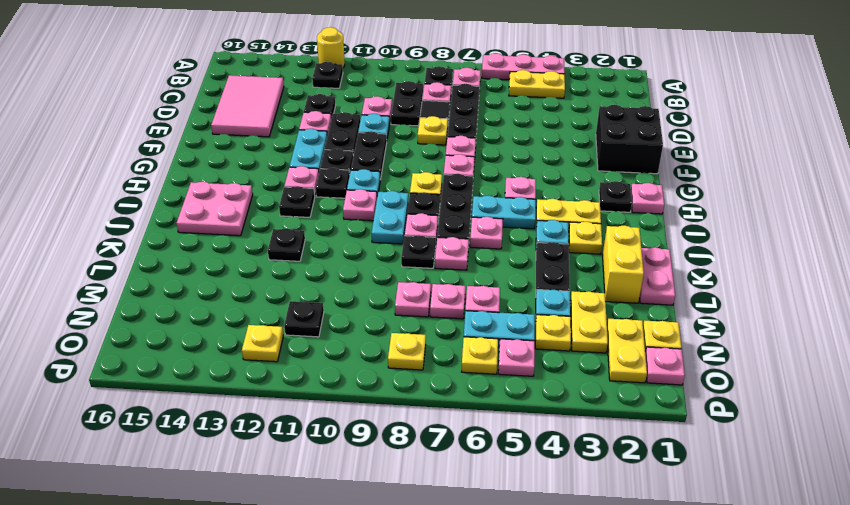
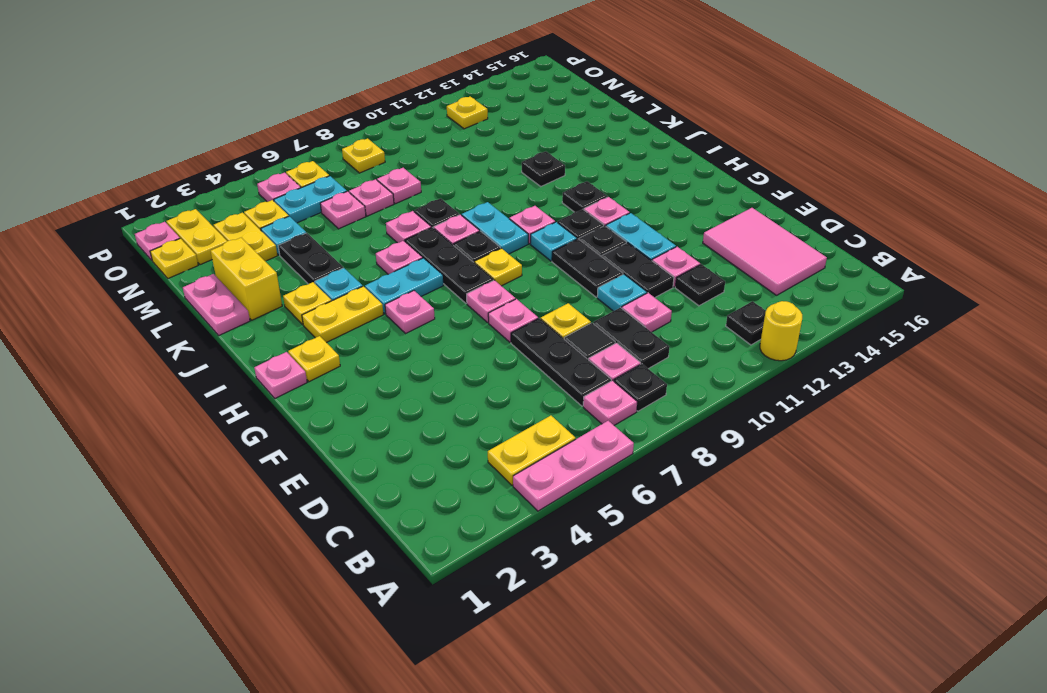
black brick E1:F2 level 1 -> none
black plate H2 level 1 -> yellow plate H2 level 1
pink plate I14:J15 level 1 -> none
black plate N11 level 1 -> none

→ **WHAT YOU HAVE TO DO**
Type out the data above again exactly as written, minus the images.

→ **COMPLETED TASK**
black brick E1:F2 level 1 -> none
black plate H2 level 1 -> yellow plate H2 level 1
pink plate I14:J15 level 1 -> none
black plate N11 level 1 -> none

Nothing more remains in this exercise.